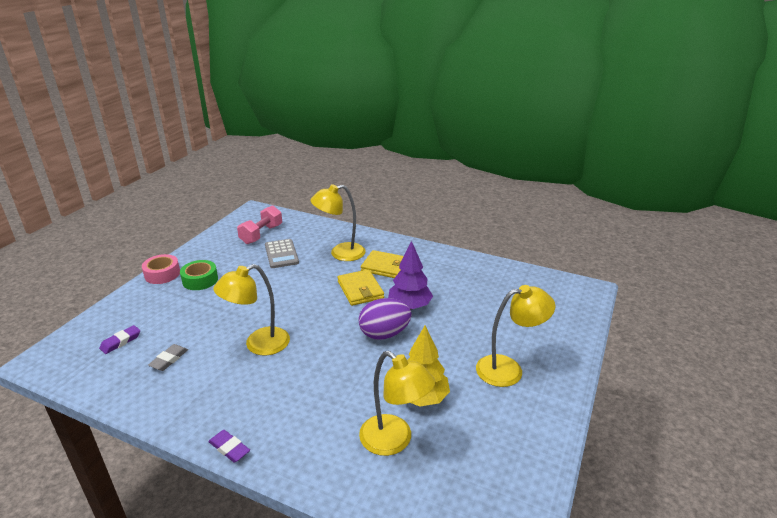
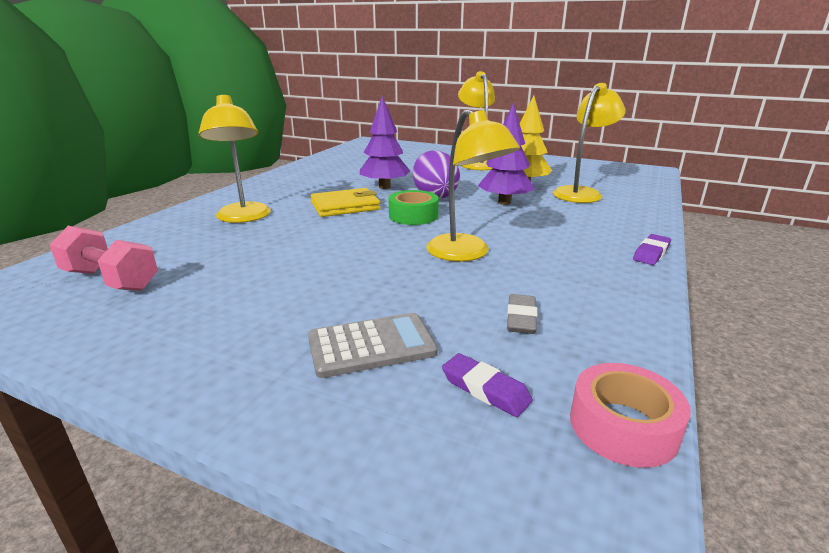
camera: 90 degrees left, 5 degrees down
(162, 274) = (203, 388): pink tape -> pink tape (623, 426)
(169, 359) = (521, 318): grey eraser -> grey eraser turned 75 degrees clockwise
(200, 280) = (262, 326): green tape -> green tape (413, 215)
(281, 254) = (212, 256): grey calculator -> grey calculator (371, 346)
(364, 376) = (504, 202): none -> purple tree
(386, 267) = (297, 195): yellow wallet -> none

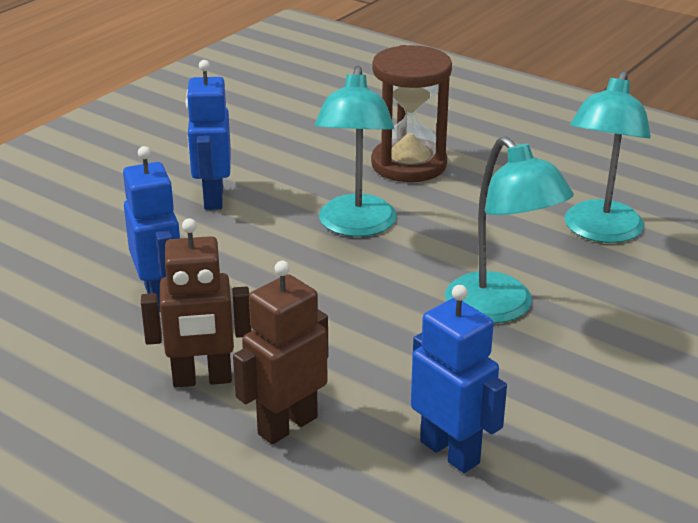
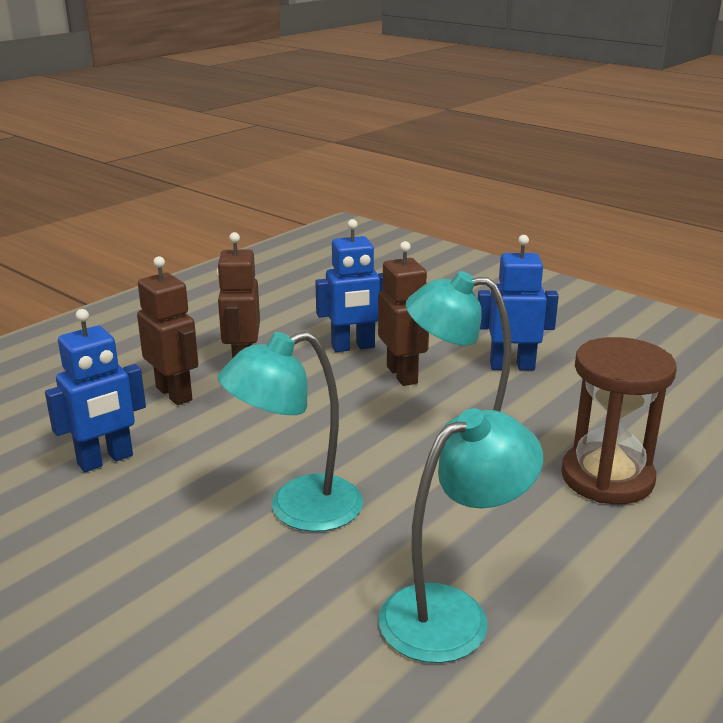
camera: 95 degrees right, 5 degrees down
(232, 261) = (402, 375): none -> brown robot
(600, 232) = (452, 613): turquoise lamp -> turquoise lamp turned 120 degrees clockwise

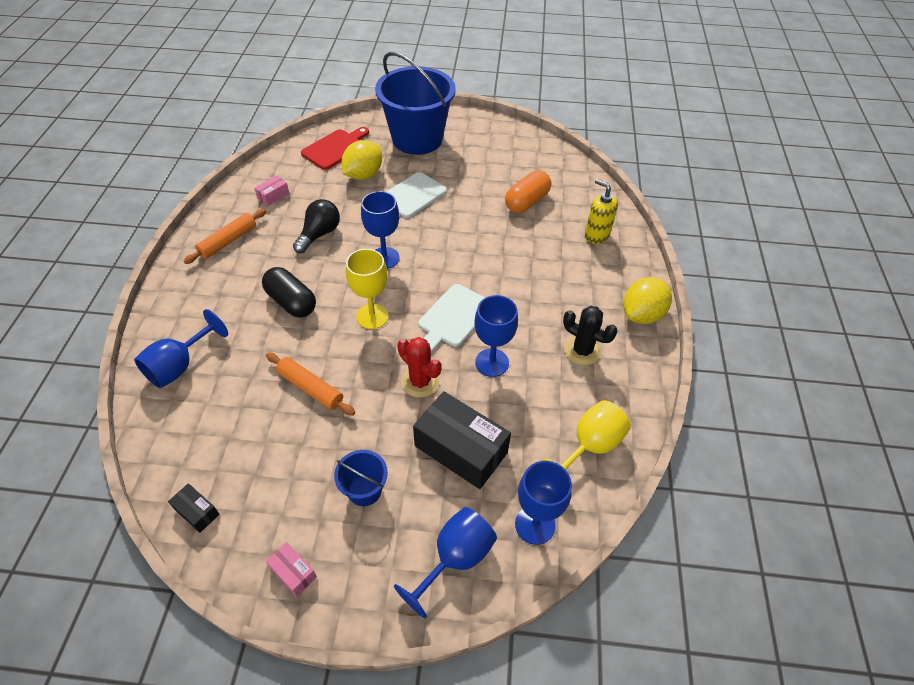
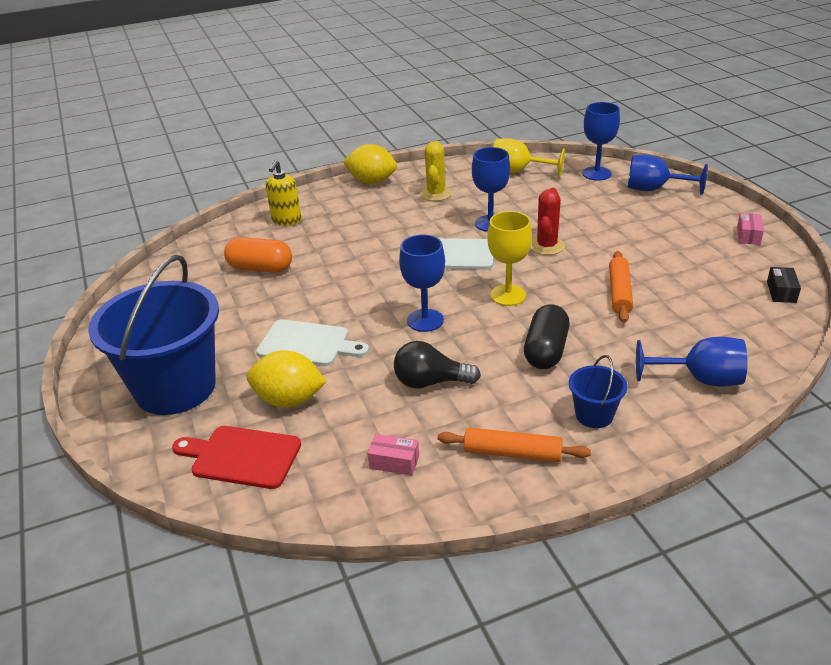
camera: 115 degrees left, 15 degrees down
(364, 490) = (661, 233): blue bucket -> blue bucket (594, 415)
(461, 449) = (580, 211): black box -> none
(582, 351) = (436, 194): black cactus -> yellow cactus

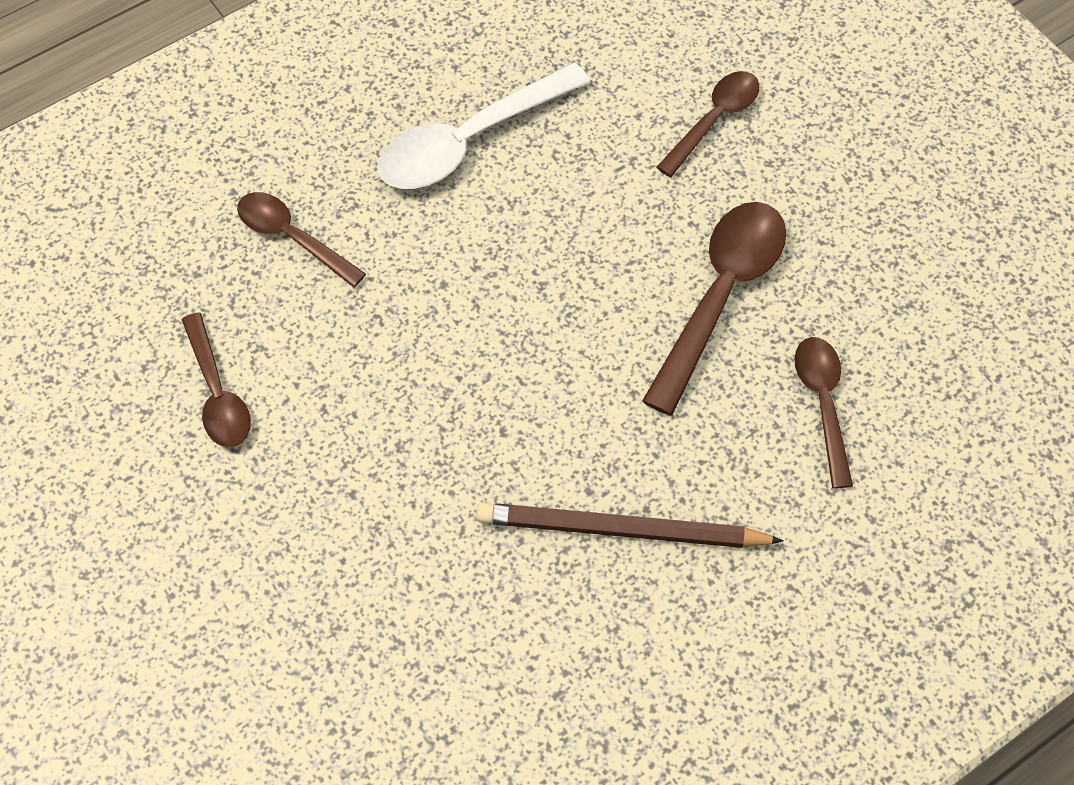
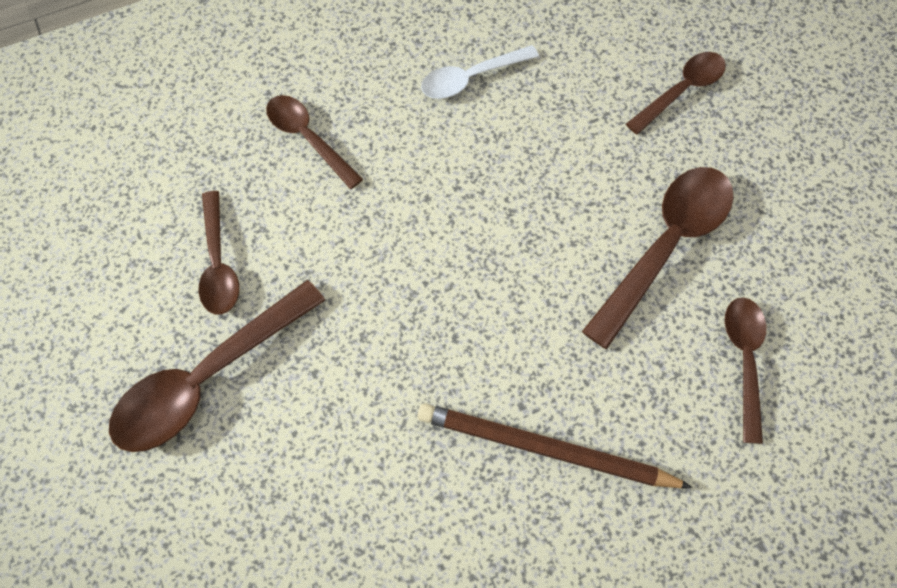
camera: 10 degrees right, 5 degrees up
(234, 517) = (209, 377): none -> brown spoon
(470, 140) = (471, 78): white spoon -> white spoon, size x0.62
————————
» **YOUR GOAL**: Make an exact copy of the data above, pictures excluded.

» **RESULT OF THE TASK**:
camera: 90 degrees left, 5 degrees down
(162, 274) = (203, 388): pink tape -> pink tape (623, 426)
(169, 359) = (521, 318): grey eraser -> grey eraser turned 75 degrees clockwise
(200, 280) = (262, 326): green tape -> green tape (413, 215)
(281, 254) = (212, 256): grey calculator -> grey calculator (371, 346)
(364, 376) = (504, 202): none -> purple tree
(386, 267) = (297, 195): yellow wallet -> none

camera: 95 degrees right, 5 degrees down
(232, 261) = (402, 375): none -> brown robot
(600, 232) = (452, 613): turquoise lamp -> turquoise lamp turned 120 degrees clockwise

camera: 115 degrees left, 15 degrees down
(364, 490) = (661, 233): blue bucket -> blue bucket (594, 415)
(461, 449) = (580, 211): black box -> none
(582, 351) = (436, 194): black cactus -> yellow cactus

camera: 10 degrees right, 5 degrees up
(234, 517) = (209, 377): none -> brown spoon
(470, 140) = (471, 78): white spoon -> white spoon, size x0.62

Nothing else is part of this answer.